=== Section Start ===

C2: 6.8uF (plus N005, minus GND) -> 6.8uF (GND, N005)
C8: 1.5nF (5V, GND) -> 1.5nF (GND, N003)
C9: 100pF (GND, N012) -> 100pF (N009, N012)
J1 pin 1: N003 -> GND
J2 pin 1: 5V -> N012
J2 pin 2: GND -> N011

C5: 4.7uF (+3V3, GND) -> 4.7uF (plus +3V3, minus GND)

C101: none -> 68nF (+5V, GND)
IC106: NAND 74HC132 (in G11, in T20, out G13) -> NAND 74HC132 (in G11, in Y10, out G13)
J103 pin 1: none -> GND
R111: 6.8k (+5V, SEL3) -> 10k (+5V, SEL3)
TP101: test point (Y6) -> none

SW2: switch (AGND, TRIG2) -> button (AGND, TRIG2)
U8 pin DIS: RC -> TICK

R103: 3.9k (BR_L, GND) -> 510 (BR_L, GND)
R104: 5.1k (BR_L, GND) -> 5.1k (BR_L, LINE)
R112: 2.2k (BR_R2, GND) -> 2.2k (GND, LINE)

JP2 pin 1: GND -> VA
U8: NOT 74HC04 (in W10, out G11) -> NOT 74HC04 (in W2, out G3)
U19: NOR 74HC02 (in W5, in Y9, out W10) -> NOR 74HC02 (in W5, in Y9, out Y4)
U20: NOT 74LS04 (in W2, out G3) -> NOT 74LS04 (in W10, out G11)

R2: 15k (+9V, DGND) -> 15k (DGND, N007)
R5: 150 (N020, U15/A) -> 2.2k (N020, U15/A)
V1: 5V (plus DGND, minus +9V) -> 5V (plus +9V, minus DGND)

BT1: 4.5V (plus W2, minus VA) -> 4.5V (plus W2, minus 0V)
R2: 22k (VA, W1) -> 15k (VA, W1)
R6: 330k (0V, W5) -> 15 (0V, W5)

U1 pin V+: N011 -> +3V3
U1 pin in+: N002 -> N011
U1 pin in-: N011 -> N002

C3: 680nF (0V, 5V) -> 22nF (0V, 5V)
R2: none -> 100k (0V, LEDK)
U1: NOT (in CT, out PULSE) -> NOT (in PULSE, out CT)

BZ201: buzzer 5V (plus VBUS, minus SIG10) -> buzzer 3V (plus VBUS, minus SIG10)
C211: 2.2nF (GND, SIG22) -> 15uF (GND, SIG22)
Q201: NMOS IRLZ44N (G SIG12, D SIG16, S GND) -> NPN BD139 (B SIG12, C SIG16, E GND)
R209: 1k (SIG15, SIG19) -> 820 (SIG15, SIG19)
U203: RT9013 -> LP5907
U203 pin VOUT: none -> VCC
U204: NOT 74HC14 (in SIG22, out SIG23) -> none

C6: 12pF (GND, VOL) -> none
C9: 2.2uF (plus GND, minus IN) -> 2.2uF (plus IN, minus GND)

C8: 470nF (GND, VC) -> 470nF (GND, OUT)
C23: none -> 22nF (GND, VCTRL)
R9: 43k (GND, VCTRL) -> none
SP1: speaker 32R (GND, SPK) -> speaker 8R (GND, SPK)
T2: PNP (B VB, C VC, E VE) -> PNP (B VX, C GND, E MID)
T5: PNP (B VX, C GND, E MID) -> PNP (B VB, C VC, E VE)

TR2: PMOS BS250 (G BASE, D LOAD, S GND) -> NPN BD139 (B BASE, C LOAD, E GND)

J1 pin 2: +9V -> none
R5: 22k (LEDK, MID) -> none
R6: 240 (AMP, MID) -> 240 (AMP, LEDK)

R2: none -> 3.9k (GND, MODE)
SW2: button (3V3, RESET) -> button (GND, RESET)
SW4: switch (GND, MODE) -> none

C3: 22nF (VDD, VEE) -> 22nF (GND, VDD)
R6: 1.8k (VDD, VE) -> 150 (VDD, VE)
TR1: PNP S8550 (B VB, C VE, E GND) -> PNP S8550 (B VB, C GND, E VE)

=== Section End ===

→ **INSTRUCTIONS FOR THE TASK**
Could you give the records again, exactly as they appear?

→ **RESPONSE BELOW**
C2: 6.8uF (plus N005, minus GND) -> 6.8uF (GND, N005)
C8: 1.5nF (5V, GND) -> 1.5nF (GND, N003)
C9: 100pF (GND, N012) -> 100pF (N009, N012)
J1 pin 1: N003 -> GND
J2 pin 1: 5V -> N012
J2 pin 2: GND -> N011

C5: 4.7uF (+3V3, GND) -> 4.7uF (plus +3V3, minus GND)

C101: none -> 68nF (+5V, GND)
IC106: NAND 74HC132 (in G11, in T20, out G13) -> NAND 74HC132 (in G11, in Y10, out G13)
J103 pin 1: none -> GND
R111: 6.8k (+5V, SEL3) -> 10k (+5V, SEL3)
TP101: test point (Y6) -> none

SW2: switch (AGND, TRIG2) -> button (AGND, TRIG2)
U8 pin DIS: RC -> TICK

R103: 3.9k (BR_L, GND) -> 510 (BR_L, GND)
R104: 5.1k (BR_L, GND) -> 5.1k (BR_L, LINE)
R112: 2.2k (BR_R2, GND) -> 2.2k (GND, LINE)

JP2 pin 1: GND -> VA
U8: NOT 74HC04 (in W10, out G11) -> NOT 74HC04 (in W2, out G3)
U19: NOR 74HC02 (in W5, in Y9, out W10) -> NOR 74HC02 (in W5, in Y9, out Y4)
U20: NOT 74LS04 (in W2, out G3) -> NOT 74LS04 (in W10, out G11)

R2: 15k (+9V, DGND) -> 15k (DGND, N007)
R5: 150 (N020, U15/A) -> 2.2k (N020, U15/A)
V1: 5V (plus DGND, minus +9V) -> 5V (plus +9V, minus DGND)

BT1: 4.5V (plus W2, minus VA) -> 4.5V (plus W2, minus 0V)
R2: 22k (VA, W1) -> 15k (VA, W1)
R6: 330k (0V, W5) -> 15 (0V, W5)

U1 pin V+: N011 -> +3V3
U1 pin in+: N002 -> N011
U1 pin in-: N011 -> N002

C3: 680nF (0V, 5V) -> 22nF (0V, 5V)
R2: none -> 100k (0V, LEDK)
U1: NOT (in CT, out PULSE) -> NOT (in PULSE, out CT)

BZ201: buzzer 5V (plus VBUS, minus SIG10) -> buzzer 3V (plus VBUS, minus SIG10)
C211: 2.2nF (GND, SIG22) -> 15uF (GND, SIG22)
Q201: NMOS IRLZ44N (G SIG12, D SIG16, S GND) -> NPN BD139 (B SIG12, C SIG16, E GND)
R209: 1k (SIG15, SIG19) -> 820 (SIG15, SIG19)
U203: RT9013 -> LP5907
U203 pin VOUT: none -> VCC
U204: NOT 74HC14 (in SIG22, out SIG23) -> none

C6: 12pF (GND, VOL) -> none
C9: 2.2uF (plus GND, minus IN) -> 2.2uF (plus IN, minus GND)

C8: 470nF (GND, VC) -> 470nF (GND, OUT)
C23: none -> 22nF (GND, VCTRL)
R9: 43k (GND, VCTRL) -> none
SP1: speaker 32R (GND, SPK) -> speaker 8R (GND, SPK)
T2: PNP (B VB, C VC, E VE) -> PNP (B VX, C GND, E MID)
T5: PNP (B VX, C GND, E MID) -> PNP (B VB, C VC, E VE)

TR2: PMOS BS250 (G BASE, D LOAD, S GND) -> NPN BD139 (B BASE, C LOAD, E GND)

J1 pin 2: +9V -> none
R5: 22k (LEDK, MID) -> none
R6: 240 (AMP, MID) -> 240 (AMP, LEDK)

R2: none -> 3.9k (GND, MODE)
SW2: button (3V3, RESET) -> button (GND, RESET)
SW4: switch (GND, MODE) -> none

C3: 22nF (VDD, VEE) -> 22nF (GND, VDD)
R6: 1.8k (VDD, VE) -> 150 (VDD, VE)
TR1: PNP S8550 (B VB, C VE, E GND) -> PNP S8550 (B VB, C GND, E VE)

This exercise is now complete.